Goal of the exercise —
Extract all of the entries and give them again, word for word.

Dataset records
──────────────────────────────
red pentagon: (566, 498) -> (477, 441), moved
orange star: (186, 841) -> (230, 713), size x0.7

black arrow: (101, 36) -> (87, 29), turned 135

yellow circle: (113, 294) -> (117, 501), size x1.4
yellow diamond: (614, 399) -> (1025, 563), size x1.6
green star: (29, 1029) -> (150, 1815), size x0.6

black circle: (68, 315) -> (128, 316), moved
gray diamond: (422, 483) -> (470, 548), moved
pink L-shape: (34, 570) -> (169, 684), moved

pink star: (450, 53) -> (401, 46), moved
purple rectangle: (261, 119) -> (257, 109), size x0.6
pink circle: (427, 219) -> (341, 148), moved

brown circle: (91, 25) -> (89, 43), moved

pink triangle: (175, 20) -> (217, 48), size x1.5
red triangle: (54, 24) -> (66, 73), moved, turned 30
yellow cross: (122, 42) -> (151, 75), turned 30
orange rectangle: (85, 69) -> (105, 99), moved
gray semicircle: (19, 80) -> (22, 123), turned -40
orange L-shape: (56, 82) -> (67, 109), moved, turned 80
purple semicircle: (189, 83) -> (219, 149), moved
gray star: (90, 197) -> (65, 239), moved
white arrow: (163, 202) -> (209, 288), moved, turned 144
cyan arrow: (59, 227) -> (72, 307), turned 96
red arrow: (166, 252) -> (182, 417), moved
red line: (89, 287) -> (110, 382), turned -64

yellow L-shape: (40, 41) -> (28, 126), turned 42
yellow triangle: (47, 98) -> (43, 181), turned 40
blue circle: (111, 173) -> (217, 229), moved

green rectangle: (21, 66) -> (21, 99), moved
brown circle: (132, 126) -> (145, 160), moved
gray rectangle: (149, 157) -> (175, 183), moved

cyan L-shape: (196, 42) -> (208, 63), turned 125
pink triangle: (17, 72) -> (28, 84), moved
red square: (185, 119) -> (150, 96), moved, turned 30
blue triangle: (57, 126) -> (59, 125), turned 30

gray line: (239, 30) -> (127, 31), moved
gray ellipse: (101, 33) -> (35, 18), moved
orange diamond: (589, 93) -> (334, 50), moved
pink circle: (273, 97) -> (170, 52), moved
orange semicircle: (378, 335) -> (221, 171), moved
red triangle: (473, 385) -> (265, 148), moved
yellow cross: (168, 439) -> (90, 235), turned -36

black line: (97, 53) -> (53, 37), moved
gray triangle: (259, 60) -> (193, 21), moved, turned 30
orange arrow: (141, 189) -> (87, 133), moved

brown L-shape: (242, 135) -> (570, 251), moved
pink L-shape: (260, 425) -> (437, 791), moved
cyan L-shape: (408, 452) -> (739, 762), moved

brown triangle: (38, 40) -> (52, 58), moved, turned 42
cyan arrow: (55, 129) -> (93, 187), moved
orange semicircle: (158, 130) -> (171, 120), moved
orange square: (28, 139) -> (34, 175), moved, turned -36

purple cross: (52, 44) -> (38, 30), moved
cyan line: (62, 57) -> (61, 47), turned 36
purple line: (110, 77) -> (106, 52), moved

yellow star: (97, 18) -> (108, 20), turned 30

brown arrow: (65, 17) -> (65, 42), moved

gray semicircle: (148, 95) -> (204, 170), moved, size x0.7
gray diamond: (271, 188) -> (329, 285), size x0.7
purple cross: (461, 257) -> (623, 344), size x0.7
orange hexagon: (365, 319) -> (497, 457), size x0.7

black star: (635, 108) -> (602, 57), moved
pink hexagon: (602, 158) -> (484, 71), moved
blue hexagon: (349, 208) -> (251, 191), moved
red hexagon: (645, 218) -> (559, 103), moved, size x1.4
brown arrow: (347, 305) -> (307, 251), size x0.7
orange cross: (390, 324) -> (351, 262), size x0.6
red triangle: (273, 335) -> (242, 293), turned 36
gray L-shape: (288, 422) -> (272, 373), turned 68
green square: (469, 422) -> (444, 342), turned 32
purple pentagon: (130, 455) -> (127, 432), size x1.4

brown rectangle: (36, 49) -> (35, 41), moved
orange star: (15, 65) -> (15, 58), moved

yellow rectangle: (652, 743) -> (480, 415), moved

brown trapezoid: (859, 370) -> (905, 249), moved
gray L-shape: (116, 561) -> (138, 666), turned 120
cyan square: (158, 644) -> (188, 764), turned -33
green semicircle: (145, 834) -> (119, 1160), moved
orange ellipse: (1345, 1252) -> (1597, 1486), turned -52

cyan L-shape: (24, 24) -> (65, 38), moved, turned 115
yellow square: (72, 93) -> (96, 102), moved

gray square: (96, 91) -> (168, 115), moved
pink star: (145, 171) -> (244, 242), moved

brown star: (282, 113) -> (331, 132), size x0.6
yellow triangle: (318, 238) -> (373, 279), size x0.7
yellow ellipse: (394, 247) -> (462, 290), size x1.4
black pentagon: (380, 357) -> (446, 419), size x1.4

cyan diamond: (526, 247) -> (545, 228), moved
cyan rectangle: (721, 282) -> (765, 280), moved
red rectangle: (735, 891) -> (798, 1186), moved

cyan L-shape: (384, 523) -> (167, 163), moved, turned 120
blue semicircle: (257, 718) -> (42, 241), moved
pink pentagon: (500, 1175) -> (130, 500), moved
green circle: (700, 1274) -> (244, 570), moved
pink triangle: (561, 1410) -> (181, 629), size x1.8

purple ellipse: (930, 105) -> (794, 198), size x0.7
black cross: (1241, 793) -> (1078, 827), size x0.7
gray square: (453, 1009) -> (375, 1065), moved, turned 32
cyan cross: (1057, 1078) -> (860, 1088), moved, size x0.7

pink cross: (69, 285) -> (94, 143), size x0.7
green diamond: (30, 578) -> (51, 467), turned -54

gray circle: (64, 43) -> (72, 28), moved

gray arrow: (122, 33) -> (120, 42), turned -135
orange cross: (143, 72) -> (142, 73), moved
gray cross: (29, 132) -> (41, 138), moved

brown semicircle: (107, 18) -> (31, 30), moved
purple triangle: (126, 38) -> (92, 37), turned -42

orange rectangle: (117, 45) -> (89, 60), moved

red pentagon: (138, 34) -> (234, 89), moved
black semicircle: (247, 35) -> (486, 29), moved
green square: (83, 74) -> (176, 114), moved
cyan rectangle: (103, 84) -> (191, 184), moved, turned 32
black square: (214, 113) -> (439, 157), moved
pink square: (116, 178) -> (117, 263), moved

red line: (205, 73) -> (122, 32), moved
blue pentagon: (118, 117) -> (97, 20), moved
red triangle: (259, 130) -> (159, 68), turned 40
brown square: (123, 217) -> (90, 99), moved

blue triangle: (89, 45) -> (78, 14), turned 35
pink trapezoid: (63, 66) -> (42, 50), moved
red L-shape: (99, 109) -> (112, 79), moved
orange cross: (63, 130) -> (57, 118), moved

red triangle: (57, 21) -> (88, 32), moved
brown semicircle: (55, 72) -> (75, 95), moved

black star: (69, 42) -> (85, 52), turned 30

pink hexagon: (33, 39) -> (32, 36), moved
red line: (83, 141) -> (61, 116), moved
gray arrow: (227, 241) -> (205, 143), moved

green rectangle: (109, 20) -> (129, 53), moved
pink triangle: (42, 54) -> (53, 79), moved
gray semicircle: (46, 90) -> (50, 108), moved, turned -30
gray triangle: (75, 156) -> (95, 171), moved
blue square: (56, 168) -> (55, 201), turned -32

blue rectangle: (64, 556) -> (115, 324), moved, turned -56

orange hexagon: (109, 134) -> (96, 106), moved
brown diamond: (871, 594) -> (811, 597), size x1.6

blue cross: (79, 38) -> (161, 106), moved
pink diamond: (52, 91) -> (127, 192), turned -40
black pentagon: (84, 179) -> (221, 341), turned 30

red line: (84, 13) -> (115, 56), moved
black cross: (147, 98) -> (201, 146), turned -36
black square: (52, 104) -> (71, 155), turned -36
──────────────────────────────
Written answer —
red pentagon: (566, 498) -> (477, 441), moved
orange star: (186, 841) -> (230, 713), size x0.7

black arrow: (101, 36) -> (87, 29), turned 135

yellow circle: (113, 294) -> (117, 501), size x1.4
yellow diamond: (614, 399) -> (1025, 563), size x1.6
green star: (29, 1029) -> (150, 1815), size x0.6

black circle: (68, 315) -> (128, 316), moved
gray diamond: (422, 483) -> (470, 548), moved
pink L-shape: (34, 570) -> (169, 684), moved

pink star: (450, 53) -> (401, 46), moved
purple rectangle: (261, 119) -> (257, 109), size x0.6
pink circle: (427, 219) -> (341, 148), moved

brown circle: (91, 25) -> (89, 43), moved

pink triangle: (175, 20) -> (217, 48), size x1.5
red triangle: (54, 24) -> (66, 73), moved, turned 30
yellow cross: (122, 42) -> (151, 75), turned 30
orange rectangle: (85, 69) -> (105, 99), moved
gray semicircle: (19, 80) -> (22, 123), turned -40
orange L-shape: (56, 82) -> (67, 109), moved, turned 80
purple semicircle: (189, 83) -> (219, 149), moved
gray star: (90, 197) -> (65, 239), moved
white arrow: (163, 202) -> (209, 288), moved, turned 144
cyan arrow: (59, 227) -> (72, 307), turned 96
red arrow: (166, 252) -> (182, 417), moved
red line: (89, 287) -> (110, 382), turned -64

yellow L-shape: (40, 41) -> (28, 126), turned 42
yellow triangle: (47, 98) -> (43, 181), turned 40
blue circle: (111, 173) -> (217, 229), moved

green rectangle: (21, 66) -> (21, 99), moved
brown circle: (132, 126) -> (145, 160), moved
gray rectangle: (149, 157) -> (175, 183), moved

cyan L-shape: (196, 42) -> (208, 63), turned 125
pink triangle: (17, 72) -> (28, 84), moved
red square: (185, 119) -> (150, 96), moved, turned 30
blue triangle: (57, 126) -> (59, 125), turned 30

gray line: (239, 30) -> (127, 31), moved
gray ellipse: (101, 33) -> (35, 18), moved
orange diamond: (589, 93) -> (334, 50), moved
pink circle: (273, 97) -> (170, 52), moved
orange semicircle: (378, 335) -> (221, 171), moved
red triangle: (473, 385) -> (265, 148), moved
yellow cross: (168, 439) -> (90, 235), turned -36

black line: (97, 53) -> (53, 37), moved
gray triangle: (259, 60) -> (193, 21), moved, turned 30
orange arrow: (141, 189) -> (87, 133), moved

brown L-shape: (242, 135) -> (570, 251), moved
pink L-shape: (260, 425) -> (437, 791), moved
cyan L-shape: (408, 452) -> (739, 762), moved

brown triangle: (38, 40) -> (52, 58), moved, turned 42
cyan arrow: (55, 129) -> (93, 187), moved
orange semicircle: (158, 130) -> (171, 120), moved
orange square: (28, 139) -> (34, 175), moved, turned -36

purple cross: (52, 44) -> (38, 30), moved
cyan line: (62, 57) -> (61, 47), turned 36
purple line: (110, 77) -> (106, 52), moved

yellow star: (97, 18) -> (108, 20), turned 30

brown arrow: (65, 17) -> (65, 42), moved

gray semicircle: (148, 95) -> (204, 170), moved, size x0.7
gray diamond: (271, 188) -> (329, 285), size x0.7
purple cross: (461, 257) -> (623, 344), size x0.7
orange hexagon: (365, 319) -> (497, 457), size x0.7

black star: (635, 108) -> (602, 57), moved
pink hexagon: (602, 158) -> (484, 71), moved
blue hexagon: (349, 208) -> (251, 191), moved
red hexagon: (645, 218) -> (559, 103), moved, size x1.4
brown arrow: (347, 305) -> (307, 251), size x0.7
orange cross: (390, 324) -> (351, 262), size x0.6
red triangle: (273, 335) -> (242, 293), turned 36
gray L-shape: (288, 422) -> (272, 373), turned 68
green square: (469, 422) -> (444, 342), turned 32
purple pentagon: (130, 455) -> (127, 432), size x1.4

brown rectangle: (36, 49) -> (35, 41), moved
orange star: (15, 65) -> (15, 58), moved

yellow rectangle: (652, 743) -> (480, 415), moved

brown trapezoid: (859, 370) -> (905, 249), moved
gray L-shape: (116, 561) -> (138, 666), turned 120
cyan square: (158, 644) -> (188, 764), turned -33
green semicircle: (145, 834) -> (119, 1160), moved
orange ellipse: (1345, 1252) -> (1597, 1486), turned -52

cyan L-shape: (24, 24) -> (65, 38), moved, turned 115
yellow square: (72, 93) -> (96, 102), moved

gray square: (96, 91) -> (168, 115), moved
pink star: (145, 171) -> (244, 242), moved

brown star: (282, 113) -> (331, 132), size x0.6
yellow triangle: (318, 238) -> (373, 279), size x0.7
yellow ellipse: (394, 247) -> (462, 290), size x1.4
black pentagon: (380, 357) -> (446, 419), size x1.4

cyan diamond: (526, 247) -> (545, 228), moved
cyan rectangle: (721, 282) -> (765, 280), moved
red rectangle: (735, 891) -> (798, 1186), moved

cyan L-shape: (384, 523) -> (167, 163), moved, turned 120
blue semicircle: (257, 718) -> (42, 241), moved
pink pentagon: (500, 1175) -> (130, 500), moved
green circle: (700, 1274) -> (244, 570), moved
pink triangle: (561, 1410) -> (181, 629), size x1.8

purple ellipse: (930, 105) -> (794, 198), size x0.7
black cross: (1241, 793) -> (1078, 827), size x0.7
gray square: (453, 1009) -> (375, 1065), moved, turned 32
cyan cross: (1057, 1078) -> (860, 1088), moved, size x0.7

pink cross: (69, 285) -> (94, 143), size x0.7
green diamond: (30, 578) -> (51, 467), turned -54

gray circle: (64, 43) -> (72, 28), moved

gray arrow: (122, 33) -> (120, 42), turned -135
orange cross: (143, 72) -> (142, 73), moved
gray cross: (29, 132) -> (41, 138), moved

brown semicircle: (107, 18) -> (31, 30), moved
purple triangle: (126, 38) -> (92, 37), turned -42

orange rectangle: (117, 45) -> (89, 60), moved

red pentagon: (138, 34) -> (234, 89), moved
black semicircle: (247, 35) -> (486, 29), moved
green square: (83, 74) -> (176, 114), moved
cyan rectangle: (103, 84) -> (191, 184), moved, turned 32
black square: (214, 113) -> (439, 157), moved
pink square: (116, 178) -> (117, 263), moved

red line: (205, 73) -> (122, 32), moved
blue pentagon: (118, 117) -> (97, 20), moved
red triangle: (259, 130) -> (159, 68), turned 40
brown square: (123, 217) -> (90, 99), moved

blue triangle: (89, 45) -> (78, 14), turned 35
pink trapezoid: (63, 66) -> (42, 50), moved
red L-shape: (99, 109) -> (112, 79), moved
orange cross: (63, 130) -> (57, 118), moved

red triangle: (57, 21) -> (88, 32), moved
brown semicircle: (55, 72) -> (75, 95), moved

black star: (69, 42) -> (85, 52), turned 30

pink hexagon: (33, 39) -> (32, 36), moved
red line: (83, 141) -> (61, 116), moved
gray arrow: (227, 241) -> (205, 143), moved

green rectangle: (109, 20) -> (129, 53), moved
pink triangle: (42, 54) -> (53, 79), moved
gray semicircle: (46, 90) -> (50, 108), moved, turned -30
gray triangle: (75, 156) -> (95, 171), moved
blue square: (56, 168) -> (55, 201), turned -32

blue rectangle: (64, 556) -> (115, 324), moved, turned -56

orange hexagon: (109, 134) -> (96, 106), moved
brown diamond: (871, 594) -> (811, 597), size x1.6

blue cross: (79, 38) -> (161, 106), moved
pink diamond: (52, 91) -> (127, 192), turned -40
black pentagon: (84, 179) -> (221, 341), turned 30

red line: (84, 13) -> (115, 56), moved
black cross: (147, 98) -> (201, 146), turned -36
black square: (52, 104) -> (71, 155), turned -36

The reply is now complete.